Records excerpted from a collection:
•••
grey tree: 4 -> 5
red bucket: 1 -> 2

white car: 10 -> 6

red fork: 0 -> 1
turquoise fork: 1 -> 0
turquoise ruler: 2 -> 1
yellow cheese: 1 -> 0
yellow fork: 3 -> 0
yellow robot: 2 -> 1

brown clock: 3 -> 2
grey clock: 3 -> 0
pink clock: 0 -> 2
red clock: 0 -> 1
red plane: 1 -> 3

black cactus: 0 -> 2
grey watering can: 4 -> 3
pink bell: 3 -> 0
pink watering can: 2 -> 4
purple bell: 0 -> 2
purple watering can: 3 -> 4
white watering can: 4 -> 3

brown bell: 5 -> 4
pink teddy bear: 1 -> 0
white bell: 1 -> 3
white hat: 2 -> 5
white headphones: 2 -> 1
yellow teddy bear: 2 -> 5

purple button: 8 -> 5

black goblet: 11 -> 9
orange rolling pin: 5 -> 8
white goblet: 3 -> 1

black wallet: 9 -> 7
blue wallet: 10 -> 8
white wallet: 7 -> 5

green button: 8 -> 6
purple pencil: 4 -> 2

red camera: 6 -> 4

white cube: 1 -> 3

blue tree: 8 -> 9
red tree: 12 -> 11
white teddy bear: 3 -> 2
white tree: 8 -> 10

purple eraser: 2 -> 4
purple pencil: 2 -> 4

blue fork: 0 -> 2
•••
→ **What is being asked**:
Repeat exactly, and only, the lines from the line containing "white headphones: 2 -> 1" through the last line of the records above, both included.

→ **Solution to the problem**:
white headphones: 2 -> 1
yellow teddy bear: 2 -> 5

purple button: 8 -> 5

black goblet: 11 -> 9
orange rolling pin: 5 -> 8
white goblet: 3 -> 1

black wallet: 9 -> 7
blue wallet: 10 -> 8
white wallet: 7 -> 5

green button: 8 -> 6
purple pencil: 4 -> 2

red camera: 6 -> 4

white cube: 1 -> 3

blue tree: 8 -> 9
red tree: 12 -> 11
white teddy bear: 3 -> 2
white tree: 8 -> 10

purple eraser: 2 -> 4
purple pencil: 2 -> 4

blue fork: 0 -> 2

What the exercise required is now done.